* **WORK TO BE COMPLETED**: How many lines in the records below contain the word "degrees"? State that number and nothing more.

* **MATERIAL PROVIDED**:

= Beginning of Section =

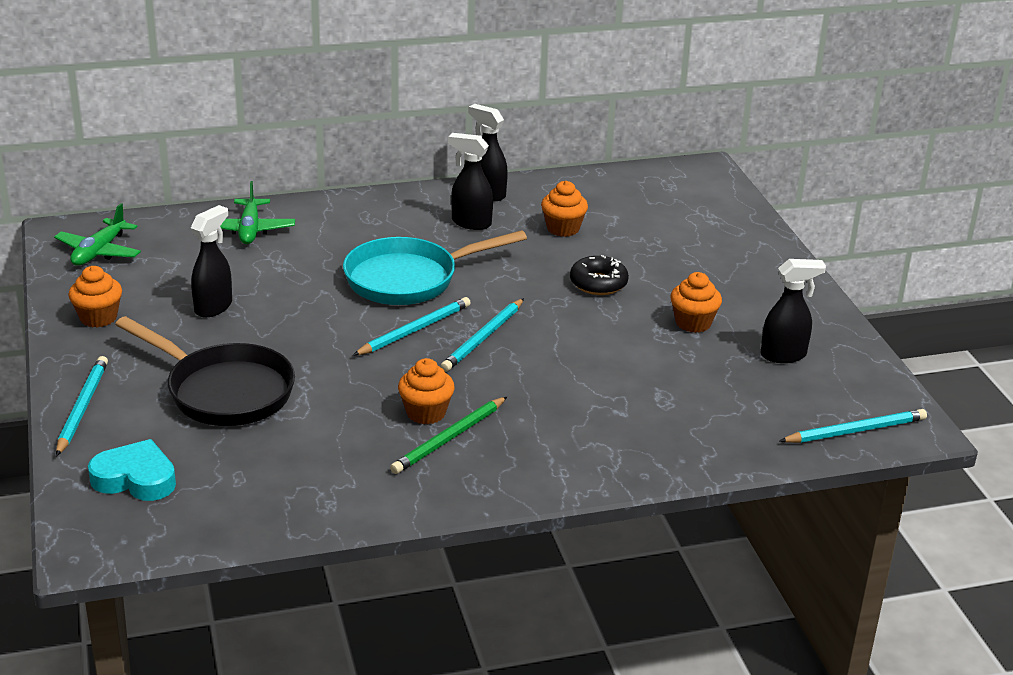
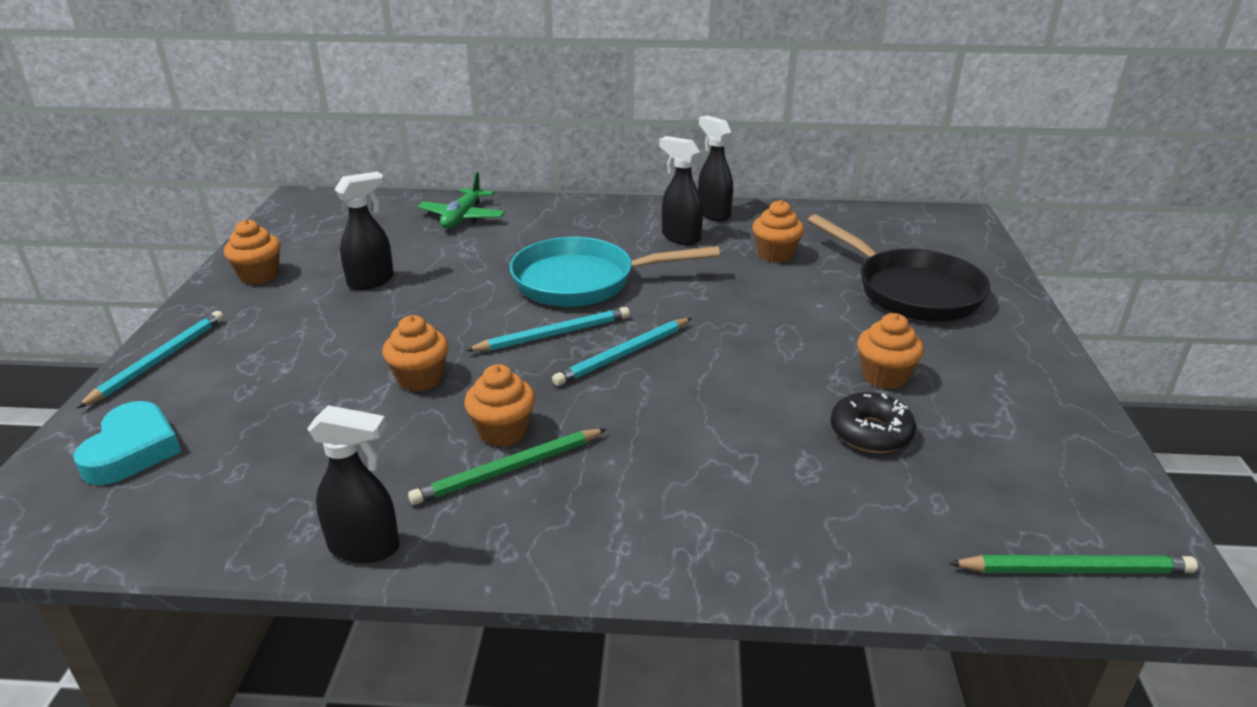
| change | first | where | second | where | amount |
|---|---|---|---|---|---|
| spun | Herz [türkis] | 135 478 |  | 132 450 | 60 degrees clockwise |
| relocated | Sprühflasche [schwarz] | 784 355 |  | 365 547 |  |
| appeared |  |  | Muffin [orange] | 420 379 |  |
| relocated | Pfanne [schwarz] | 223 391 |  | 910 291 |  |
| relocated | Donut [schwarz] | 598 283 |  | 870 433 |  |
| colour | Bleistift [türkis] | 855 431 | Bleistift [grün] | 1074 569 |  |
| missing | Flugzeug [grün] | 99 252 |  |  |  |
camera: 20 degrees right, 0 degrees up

= End of Section =

* **REPLY**: 2